— MATERIALS PROVIDED —
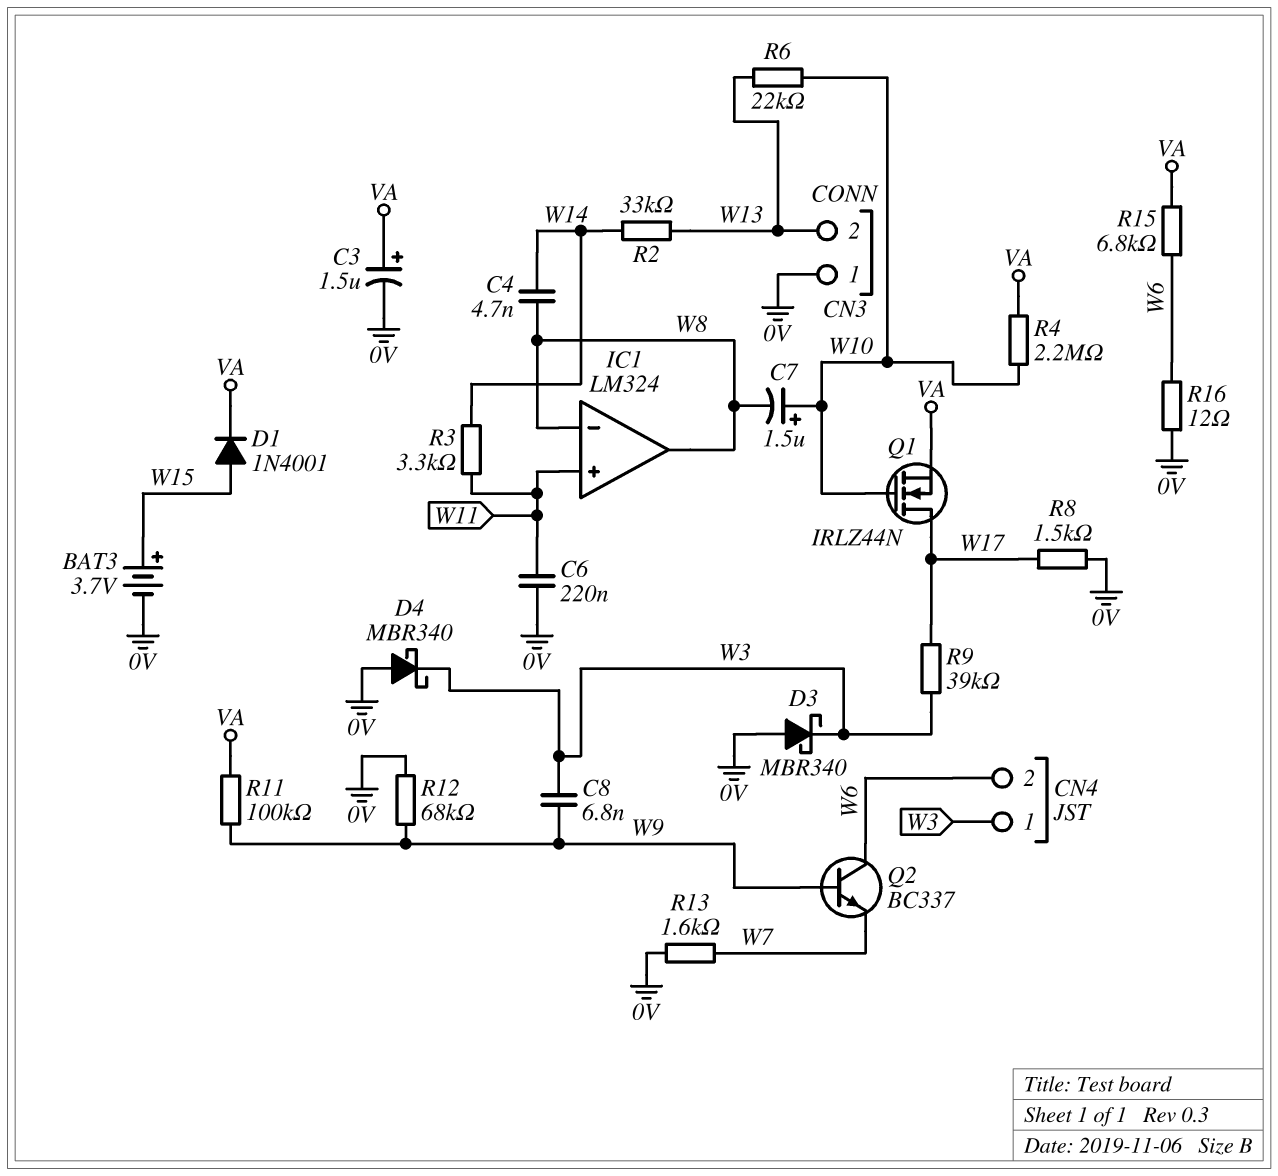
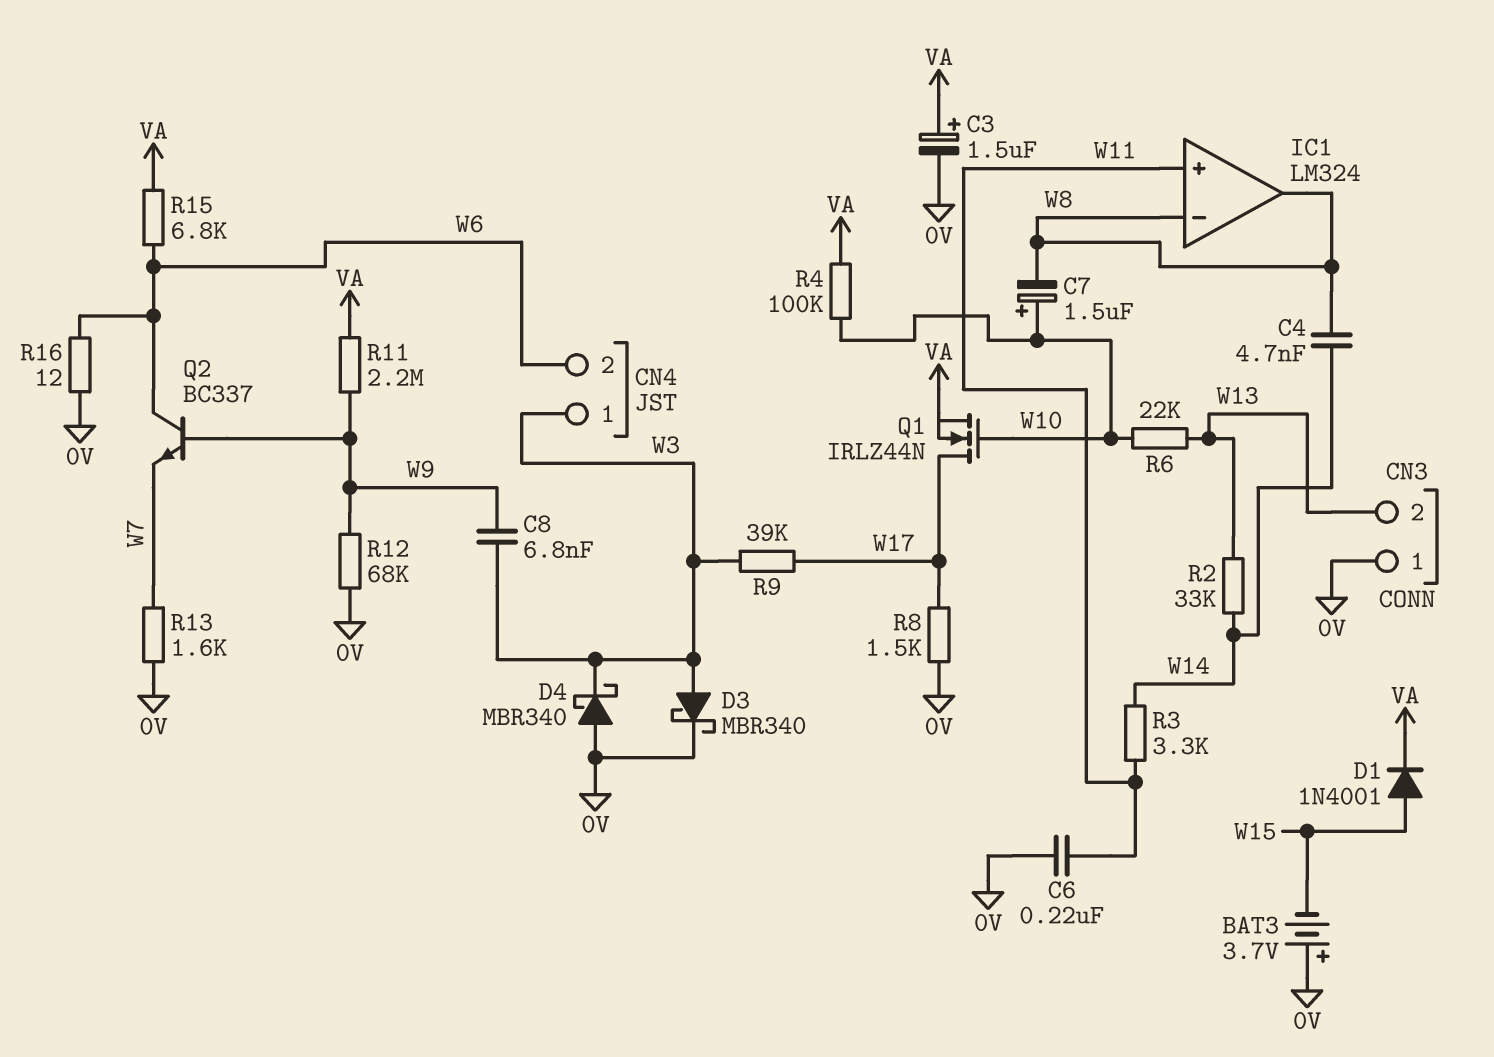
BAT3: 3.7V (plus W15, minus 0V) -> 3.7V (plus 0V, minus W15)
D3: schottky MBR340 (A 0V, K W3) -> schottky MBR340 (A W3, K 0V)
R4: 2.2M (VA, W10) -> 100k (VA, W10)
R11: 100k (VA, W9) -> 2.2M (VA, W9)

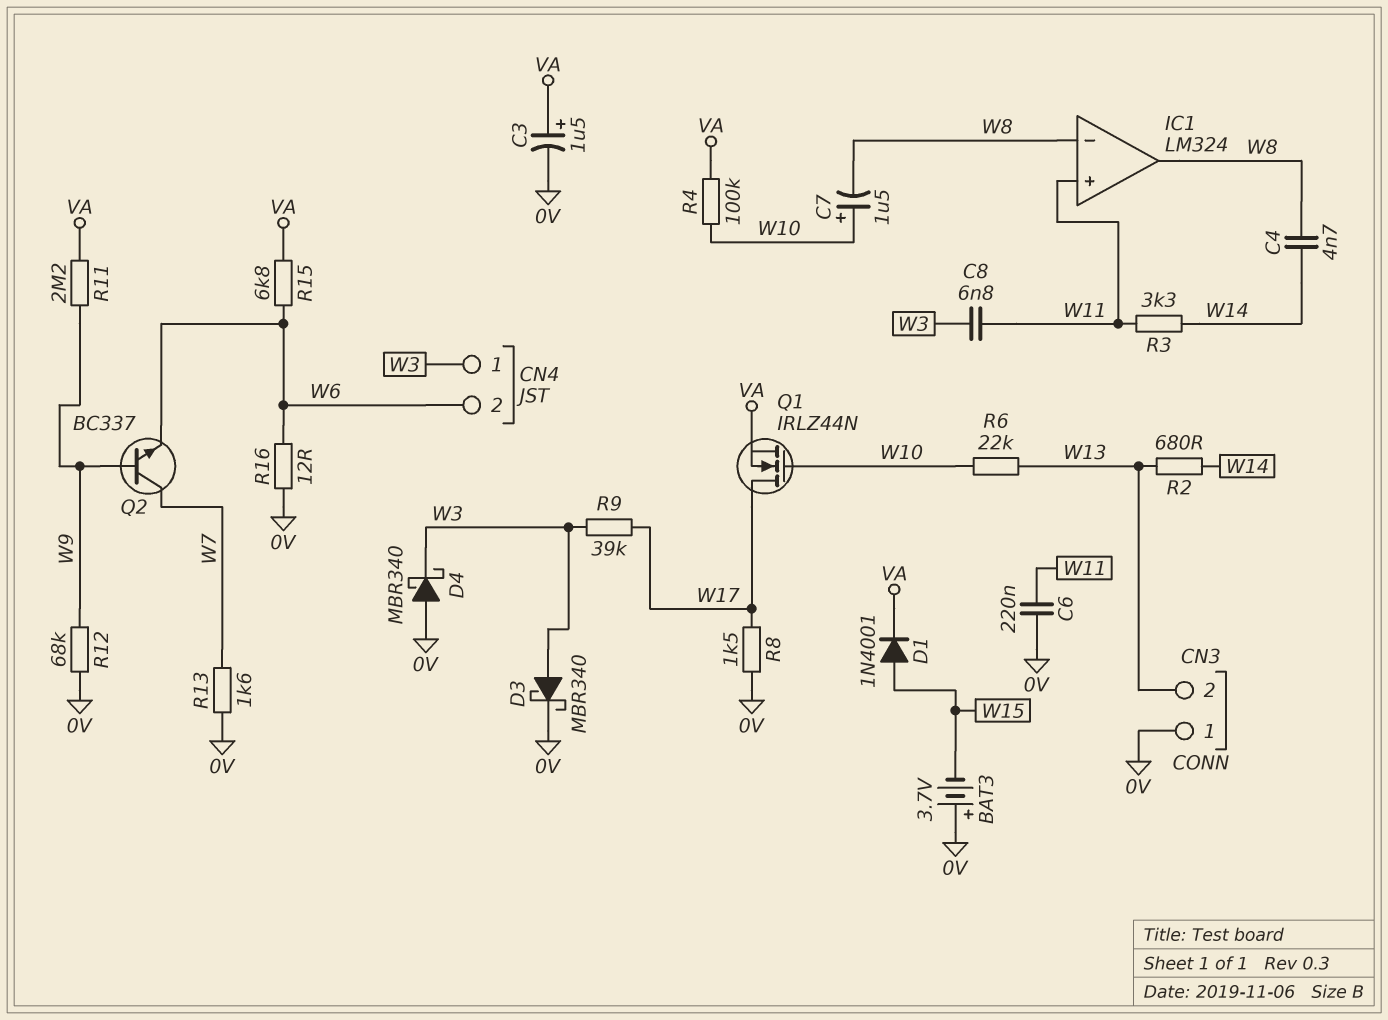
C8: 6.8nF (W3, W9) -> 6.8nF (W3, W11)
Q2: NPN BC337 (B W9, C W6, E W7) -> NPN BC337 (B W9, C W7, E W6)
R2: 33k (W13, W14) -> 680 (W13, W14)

— THE TASK —
Quote all the records verbatim, dropping any pictures from your copy.

— RESULT FOR THIS EXERCISE —
BAT3: 3.7V (plus W15, minus 0V) -> 3.7V (plus 0V, minus W15)
D3: schottky MBR340 (A 0V, K W3) -> schottky MBR340 (A W3, K 0V)
R4: 2.2M (VA, W10) -> 100k (VA, W10)
R11: 100k (VA, W9) -> 2.2M (VA, W9)

C8: 6.8nF (W3, W9) -> 6.8nF (W3, W11)
Q2: NPN BC337 (B W9, C W6, E W7) -> NPN BC337 (B W9, C W7, E W6)
R2: 33k (W13, W14) -> 680 (W13, W14)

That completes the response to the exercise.